Output everything in the data exactly, leaving the pictures out.

----- Available data

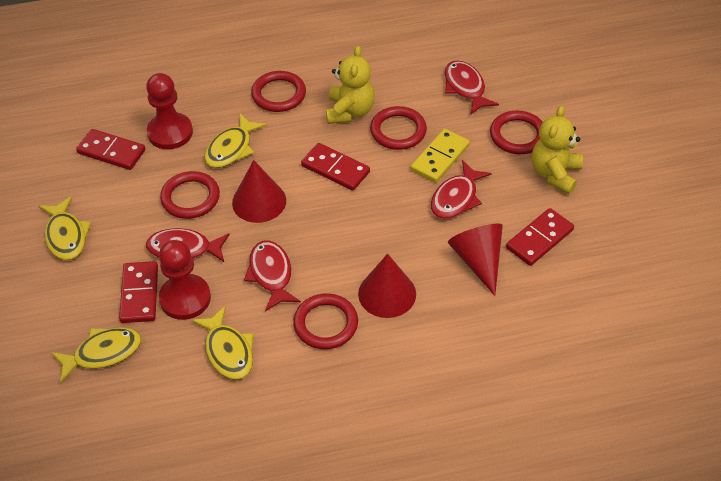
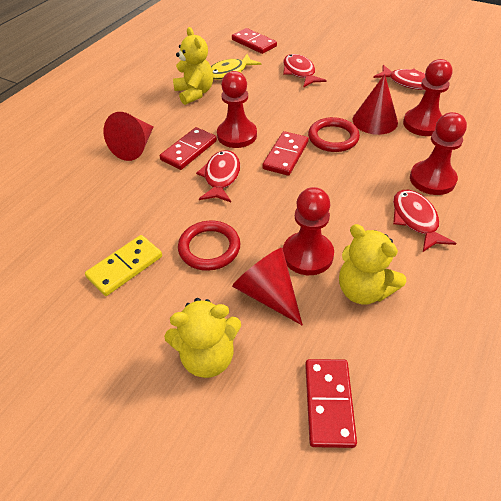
red pawn: 2 -> 4
red ring: 5 -> 2
yellow fish: 4 -> 1
yellow teddy bear: 2 -> 3

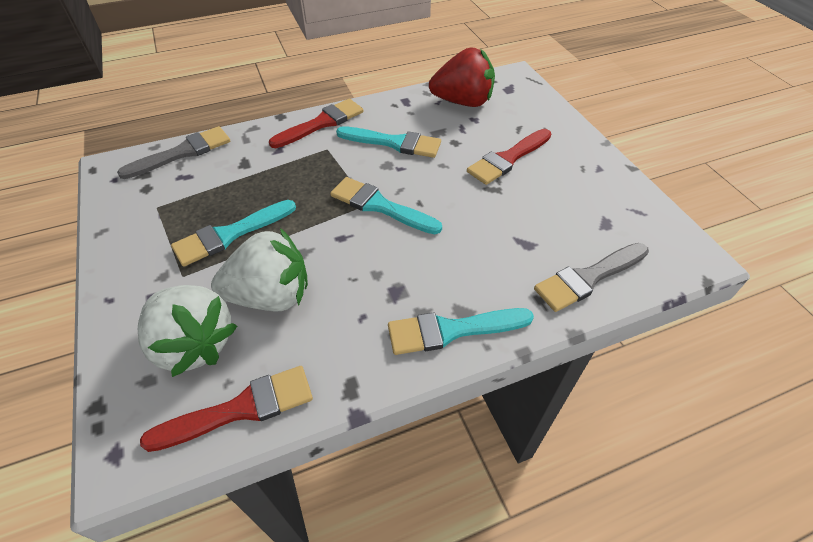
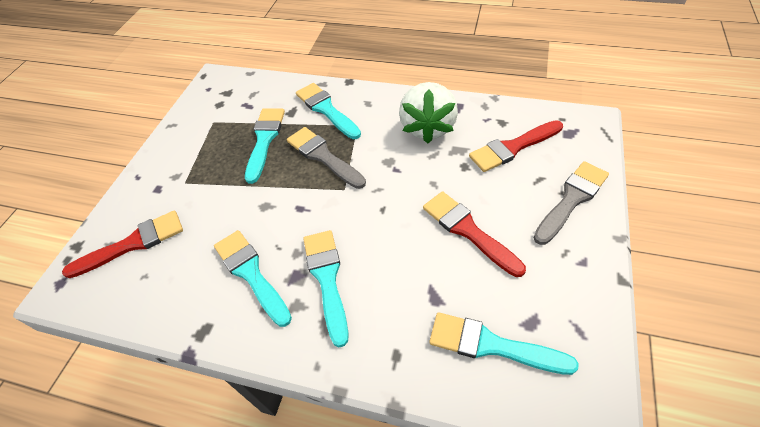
red strawberry: 1 -> 0
turquoise brush: 4 -> 5
white strawberry: 2 -> 1

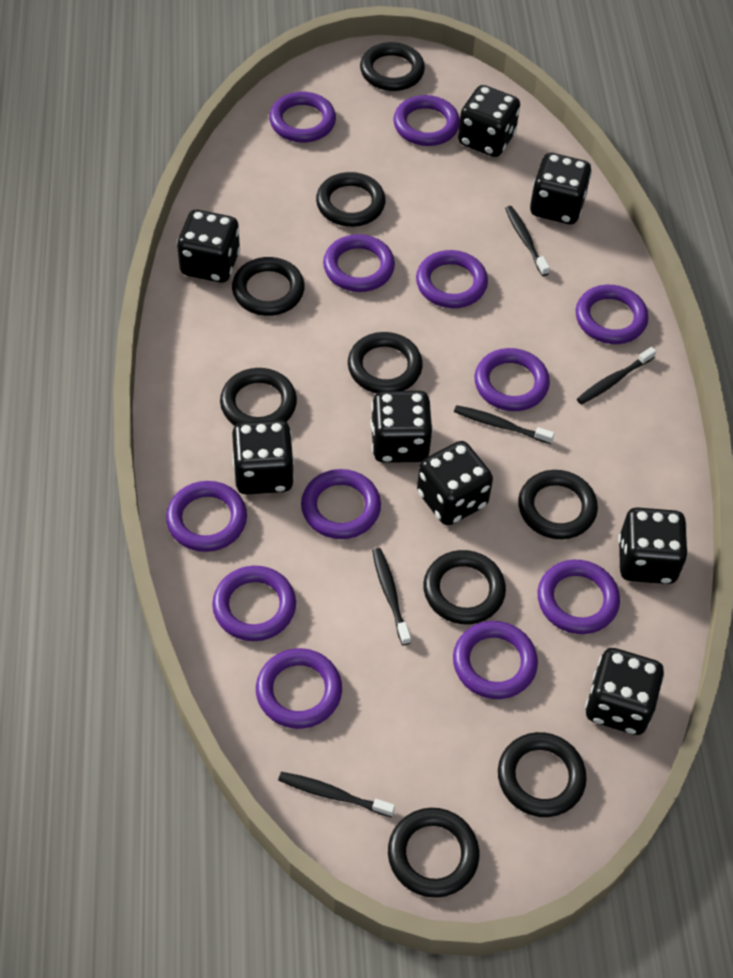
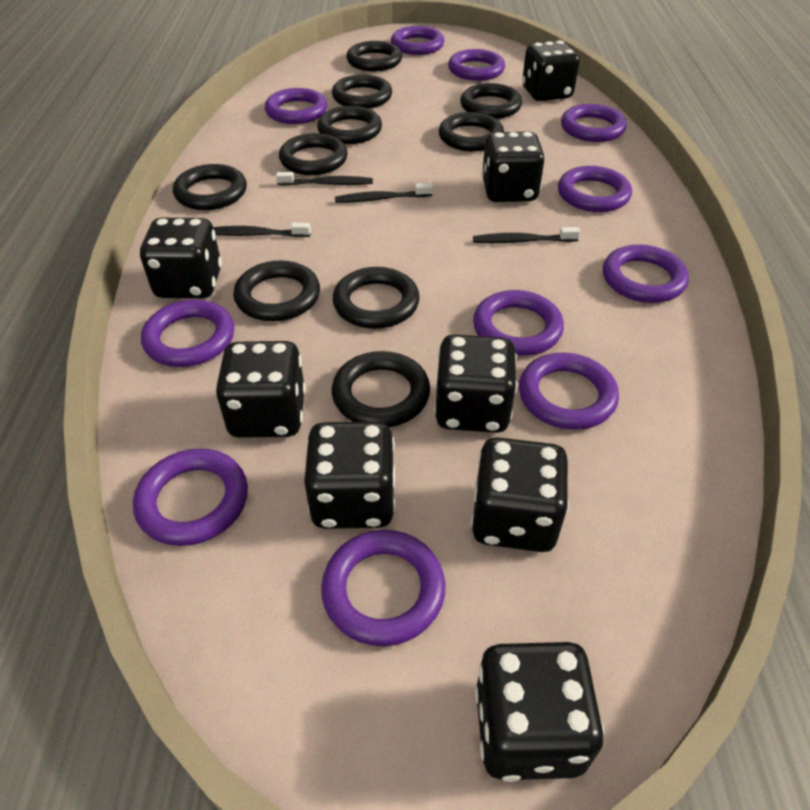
black ring: 9 -> 10
black toothbrush: 5 -> 4
purple ring: 12 -> 11

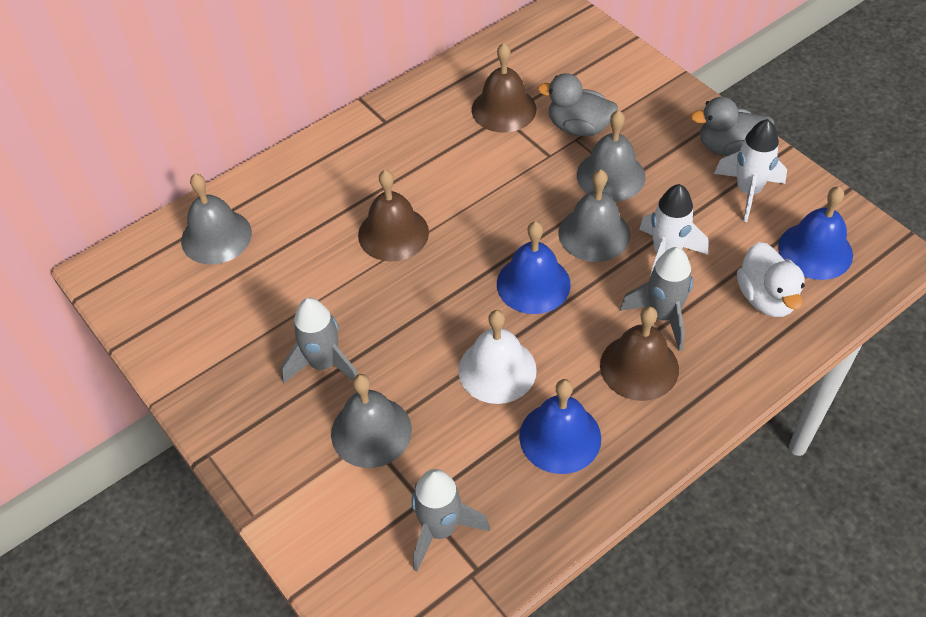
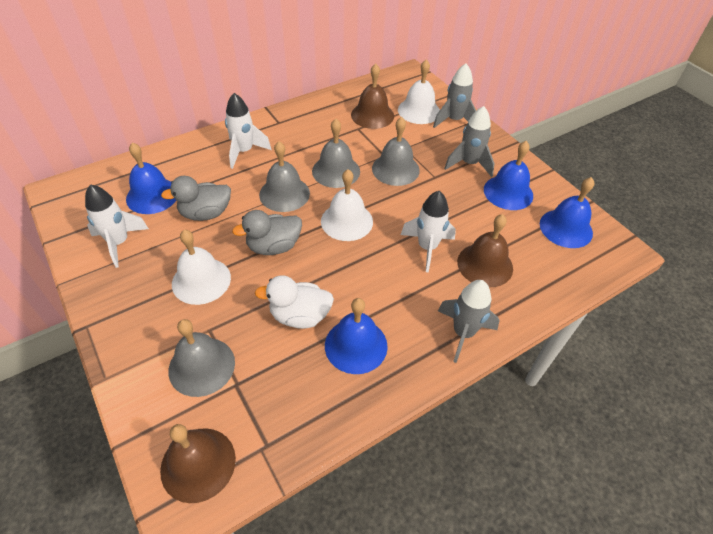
blue bell: 3 -> 4
white bell: 1 -> 3
white rocket: 2 -> 3

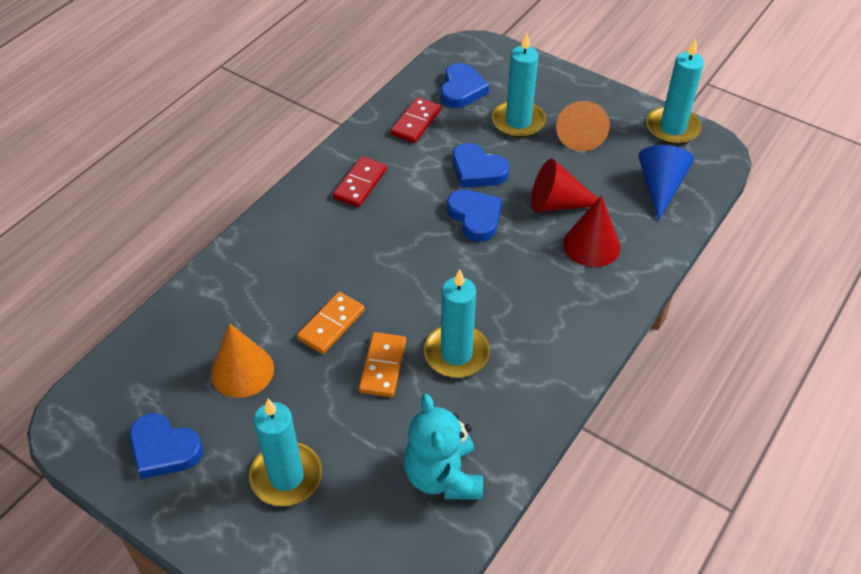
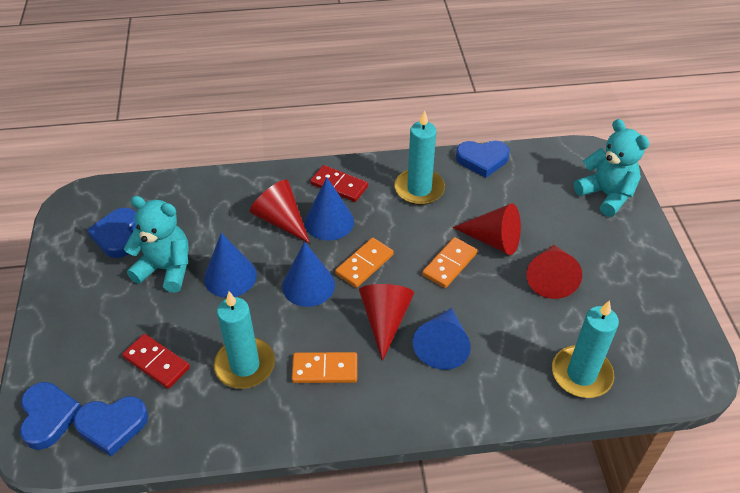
blue cone: 1 -> 4
orange cone: 2 -> 0
orange domino: 2 -> 3
red cone: 2 -> 4
turquoise candle: 4 -> 3
turquoise teddy bear: 1 -> 2

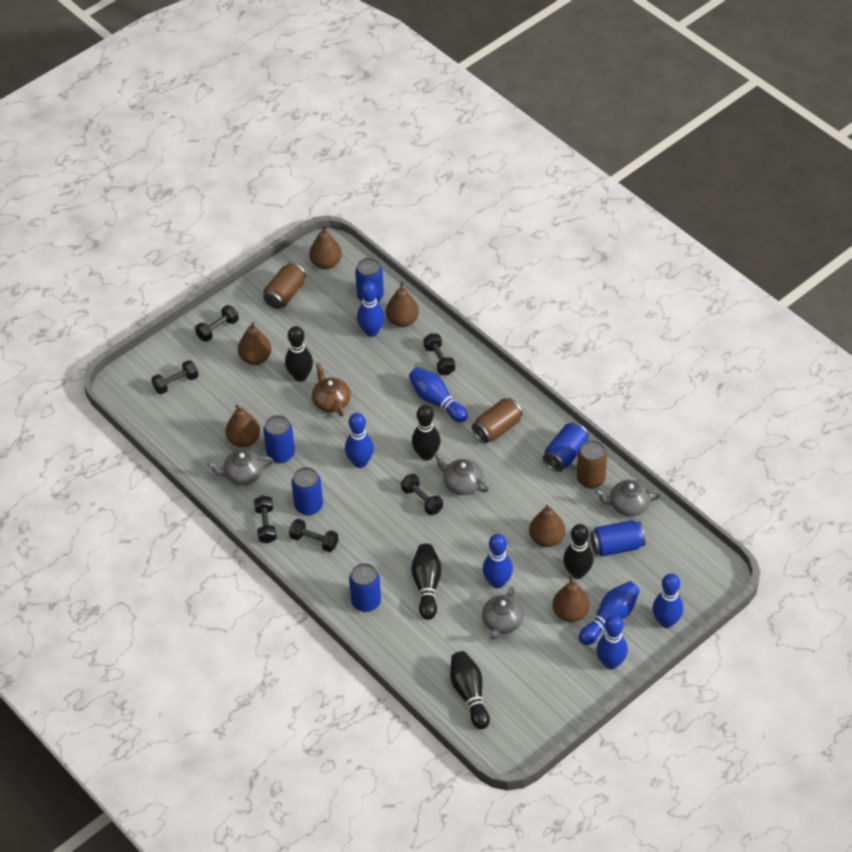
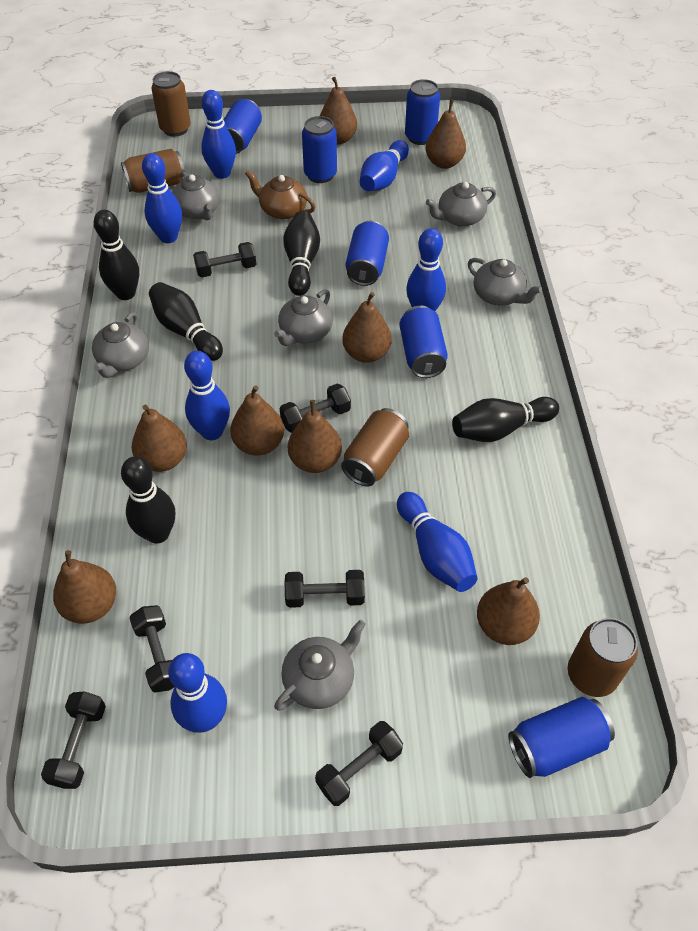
brown can: 3 -> 4
brown pear: 6 -> 8
grey teapot: 4 -> 6

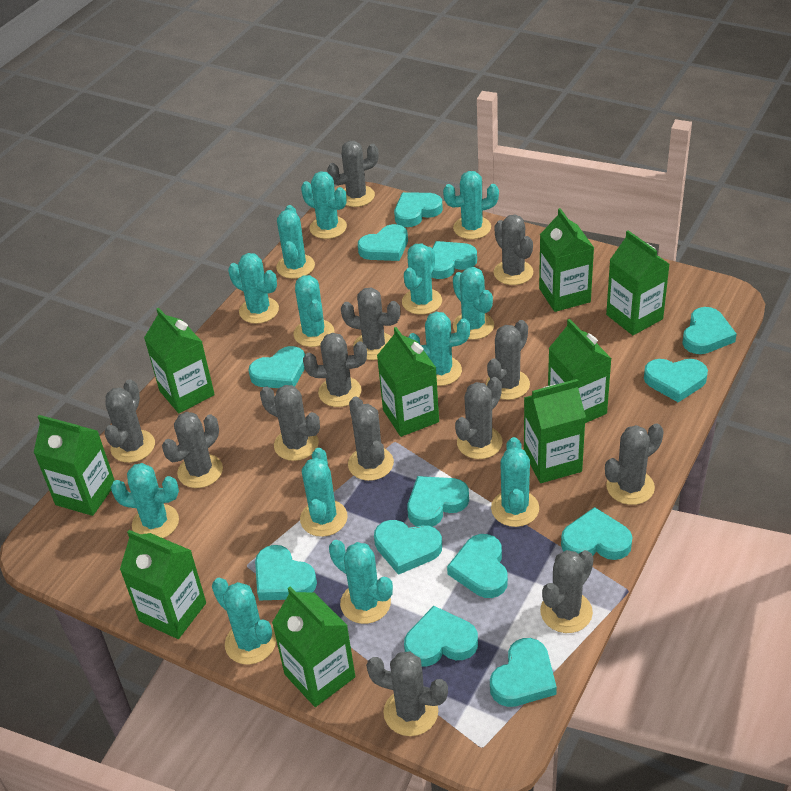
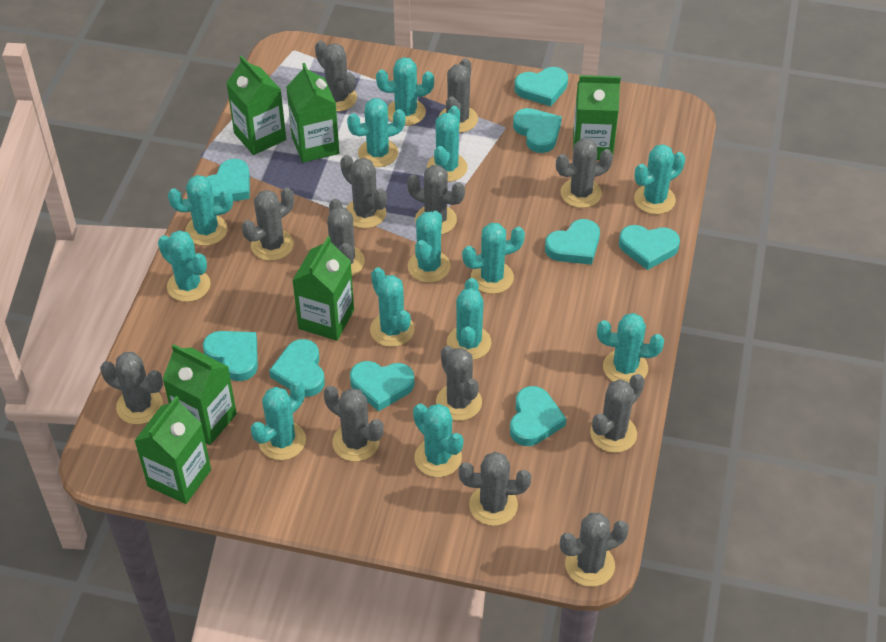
green carton: 9 -> 6
turquoise heart: 13 -> 9

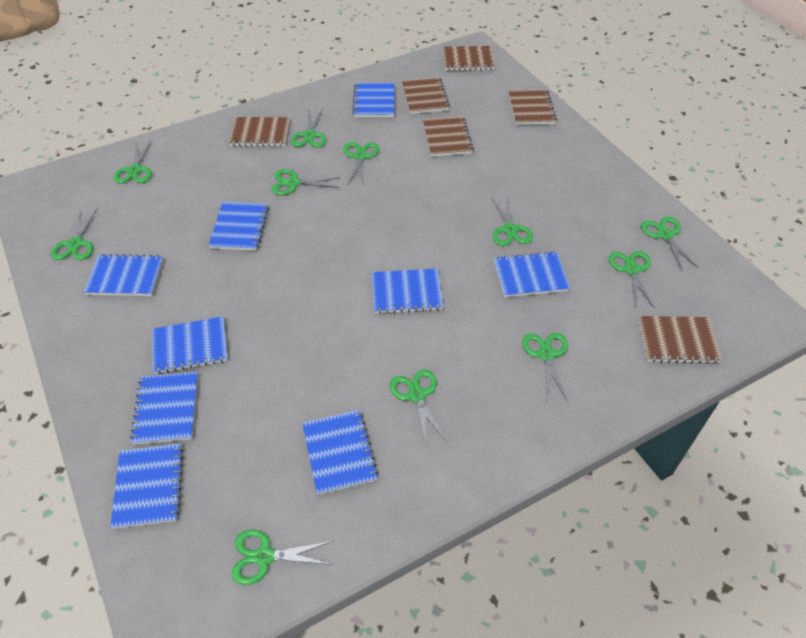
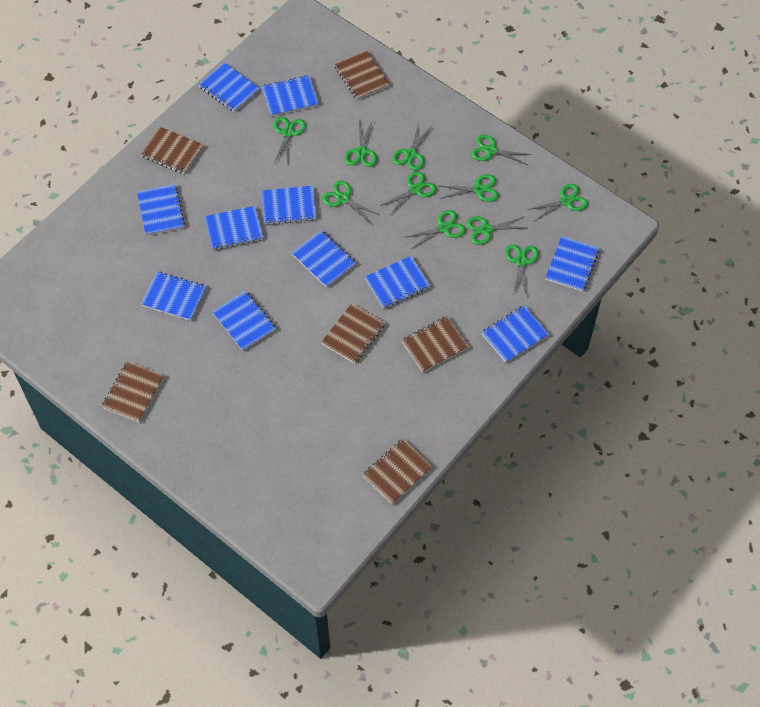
blue notebook: 9 -> 11

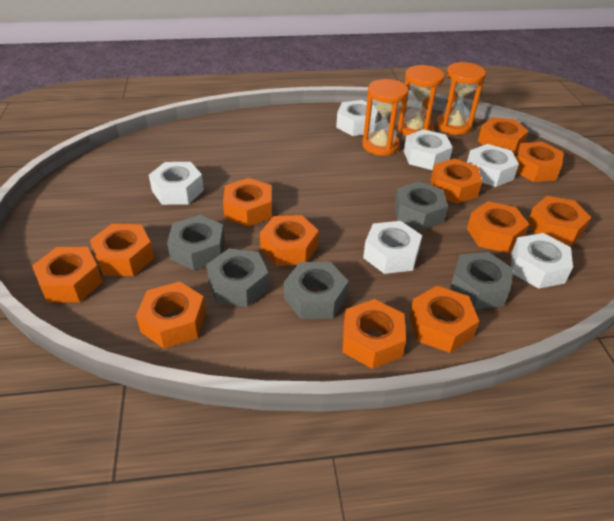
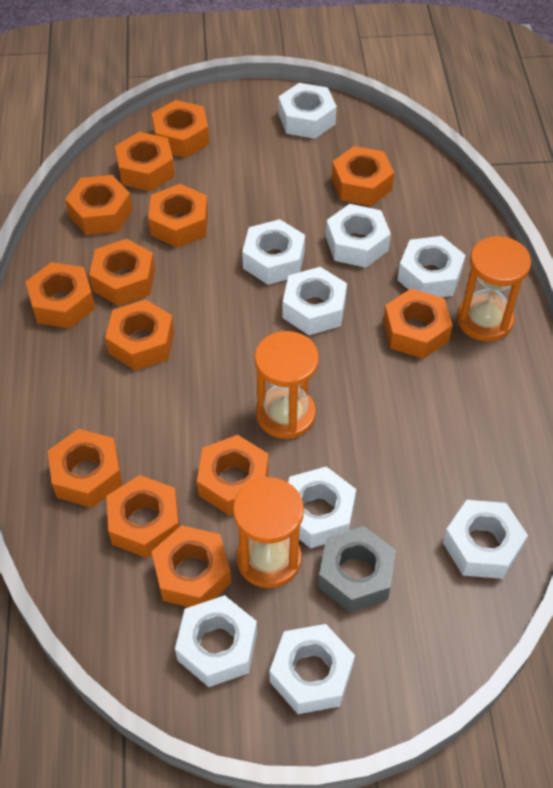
grey nut: 5 -> 1
orange nut: 12 -> 13
white nut: 6 -> 9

----------

§ Response
red pawn: 2 -> 4
red ring: 5 -> 2
yellow fish: 4 -> 1
yellow teddy bear: 2 -> 3

red strawberry: 1 -> 0
turquoise brush: 4 -> 5
white strawberry: 2 -> 1

black ring: 9 -> 10
black toothbrush: 5 -> 4
purple ring: 12 -> 11

blue bell: 3 -> 4
white bell: 1 -> 3
white rocket: 2 -> 3

blue cone: 1 -> 4
orange cone: 2 -> 0
orange domino: 2 -> 3
red cone: 2 -> 4
turquoise candle: 4 -> 3
turquoise teddy bear: 1 -> 2

brown can: 3 -> 4
brown pear: 6 -> 8
grey teapot: 4 -> 6

green carton: 9 -> 6
turquoise heart: 13 -> 9

blue notebook: 9 -> 11

grey nut: 5 -> 1
orange nut: 12 -> 13
white nut: 6 -> 9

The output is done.